- [Exercise material]
※ ※ ※
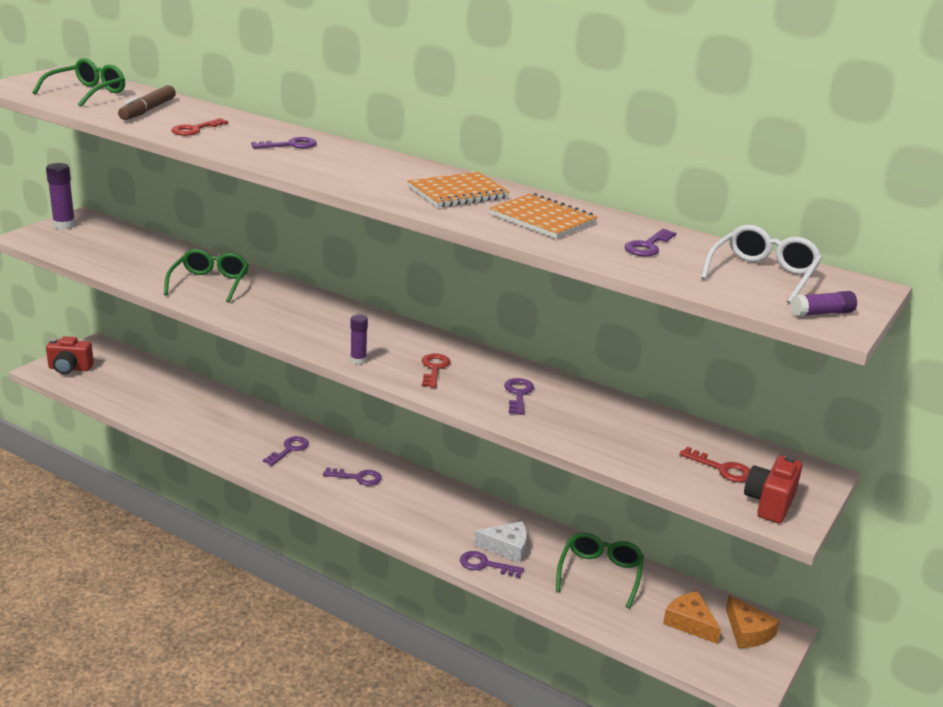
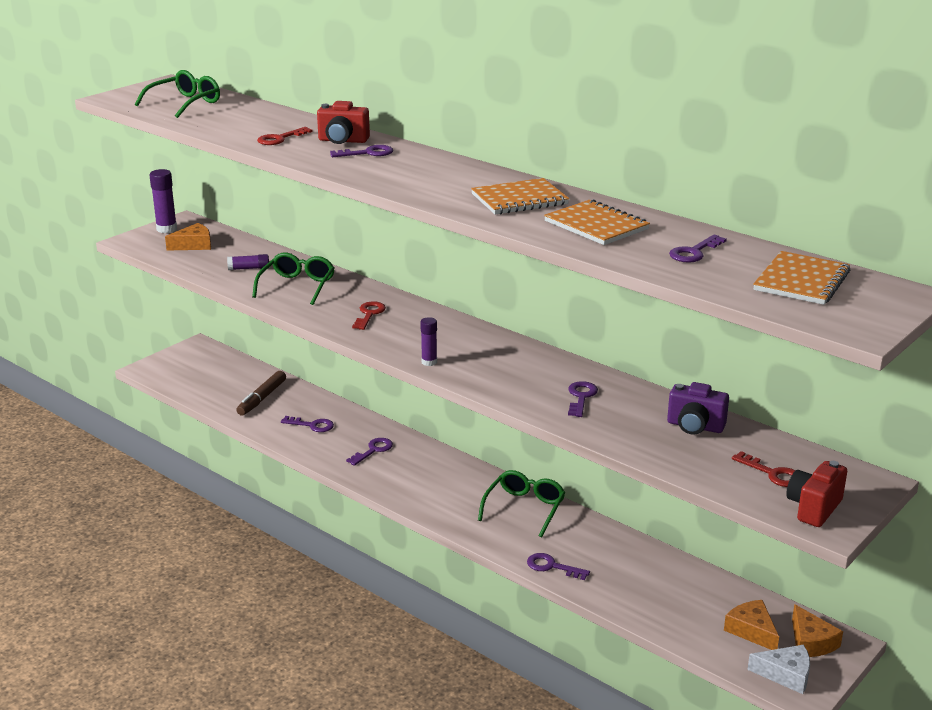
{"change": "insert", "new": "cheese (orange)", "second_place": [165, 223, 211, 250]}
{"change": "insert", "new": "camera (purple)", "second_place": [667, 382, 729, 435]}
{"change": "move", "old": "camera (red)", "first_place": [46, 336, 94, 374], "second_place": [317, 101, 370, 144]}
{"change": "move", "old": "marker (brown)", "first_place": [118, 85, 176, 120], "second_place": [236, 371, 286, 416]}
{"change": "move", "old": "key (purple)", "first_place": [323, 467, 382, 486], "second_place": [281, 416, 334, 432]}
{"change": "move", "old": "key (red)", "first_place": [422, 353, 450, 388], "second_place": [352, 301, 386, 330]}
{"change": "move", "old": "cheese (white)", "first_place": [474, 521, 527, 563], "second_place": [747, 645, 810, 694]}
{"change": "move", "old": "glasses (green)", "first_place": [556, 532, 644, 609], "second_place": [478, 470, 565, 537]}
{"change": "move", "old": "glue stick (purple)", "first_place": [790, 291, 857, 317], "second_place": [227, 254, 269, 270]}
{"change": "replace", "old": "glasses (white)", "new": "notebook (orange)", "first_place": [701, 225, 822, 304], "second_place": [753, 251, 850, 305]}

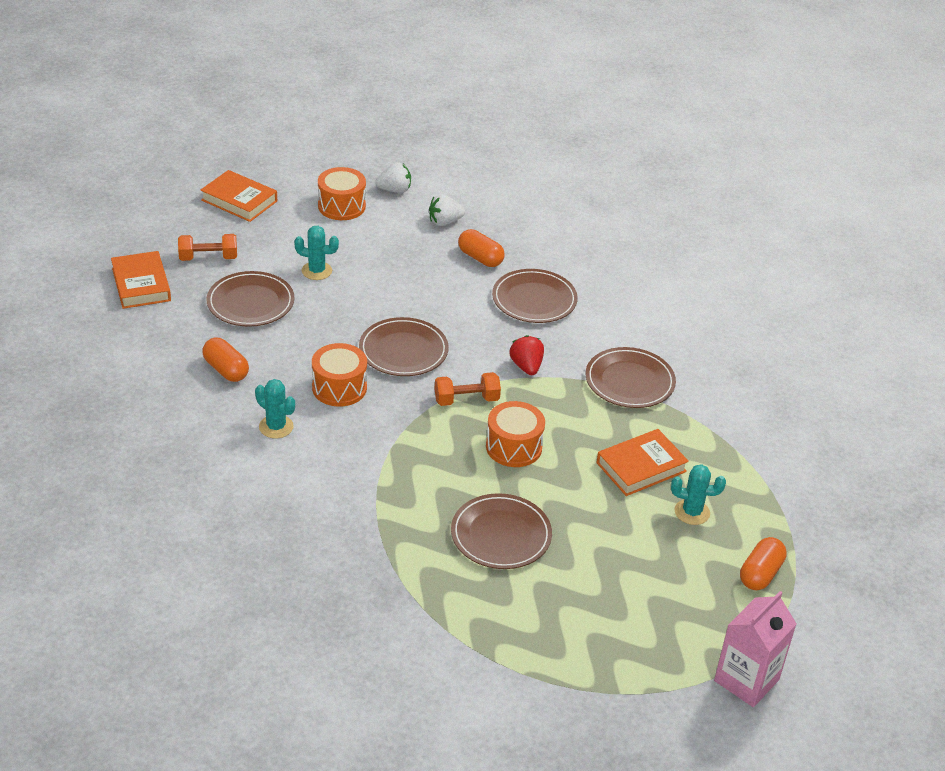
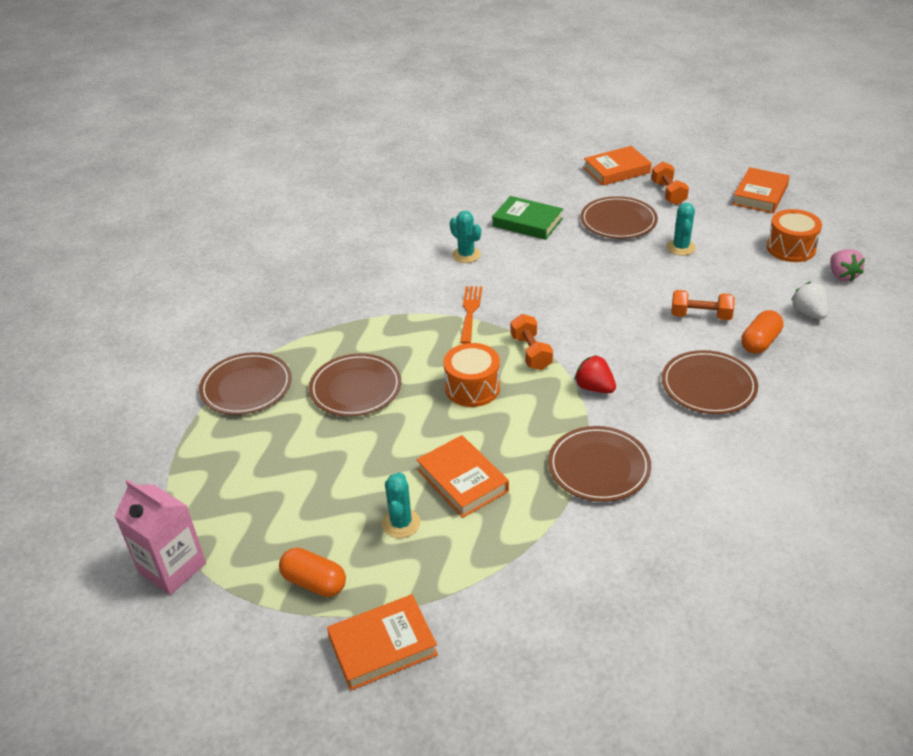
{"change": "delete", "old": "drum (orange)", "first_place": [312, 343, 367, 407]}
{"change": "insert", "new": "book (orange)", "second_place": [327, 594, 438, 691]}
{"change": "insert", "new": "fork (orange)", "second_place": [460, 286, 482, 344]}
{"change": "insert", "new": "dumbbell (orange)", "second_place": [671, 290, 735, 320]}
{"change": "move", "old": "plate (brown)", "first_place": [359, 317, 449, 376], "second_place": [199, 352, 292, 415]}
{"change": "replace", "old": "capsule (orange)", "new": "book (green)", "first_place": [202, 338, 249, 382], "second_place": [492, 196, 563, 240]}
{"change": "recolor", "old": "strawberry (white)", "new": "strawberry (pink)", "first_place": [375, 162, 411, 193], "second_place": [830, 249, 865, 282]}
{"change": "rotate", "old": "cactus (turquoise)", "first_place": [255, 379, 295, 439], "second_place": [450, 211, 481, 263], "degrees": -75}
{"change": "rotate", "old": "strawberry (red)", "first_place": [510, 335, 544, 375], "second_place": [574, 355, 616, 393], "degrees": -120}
※ ※ ※
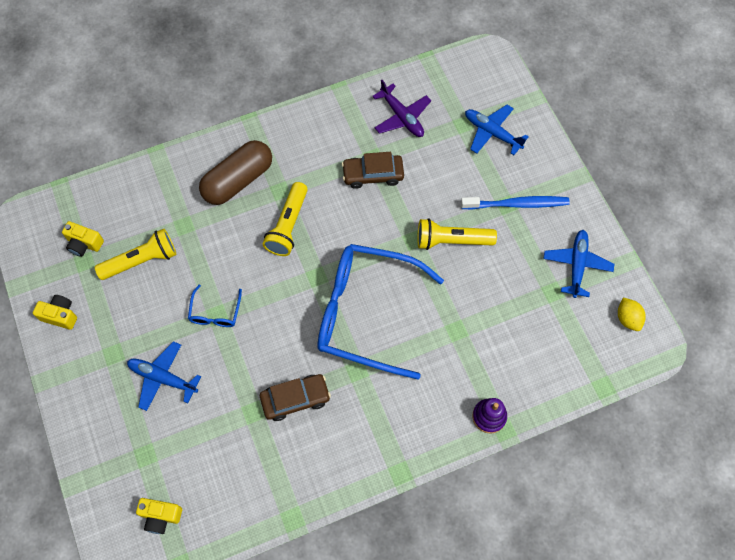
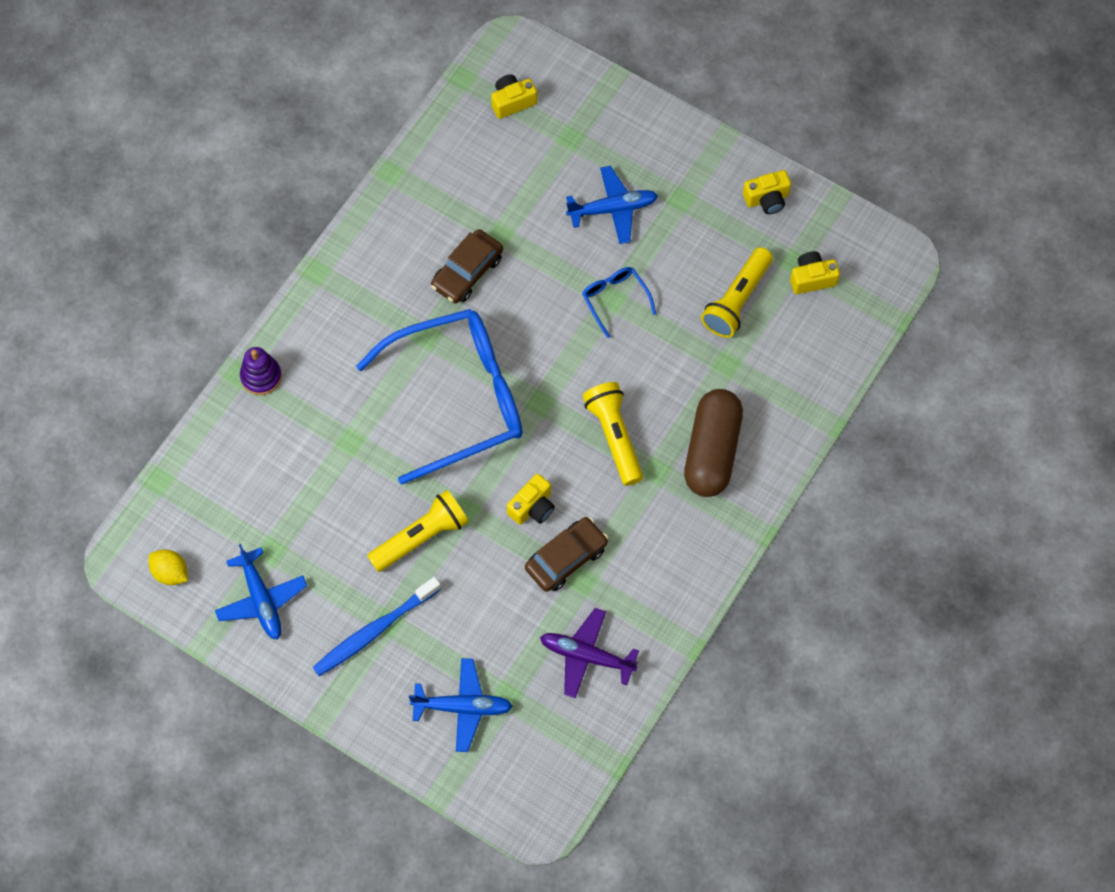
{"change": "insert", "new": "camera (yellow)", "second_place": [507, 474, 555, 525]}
※ ※ ※
- [Exercise goal]
Check the data for the word "cheese" and pull out the lines that have it.

- [Exercise answer]
{"change": "insert", "new": "cheese (orange)", "second_place": [165, 223, 211, 250]}
{"change": "move", "old": "cheese (white)", "first_place": [474, 521, 527, 563], "second_place": [747, 645, 810, 694]}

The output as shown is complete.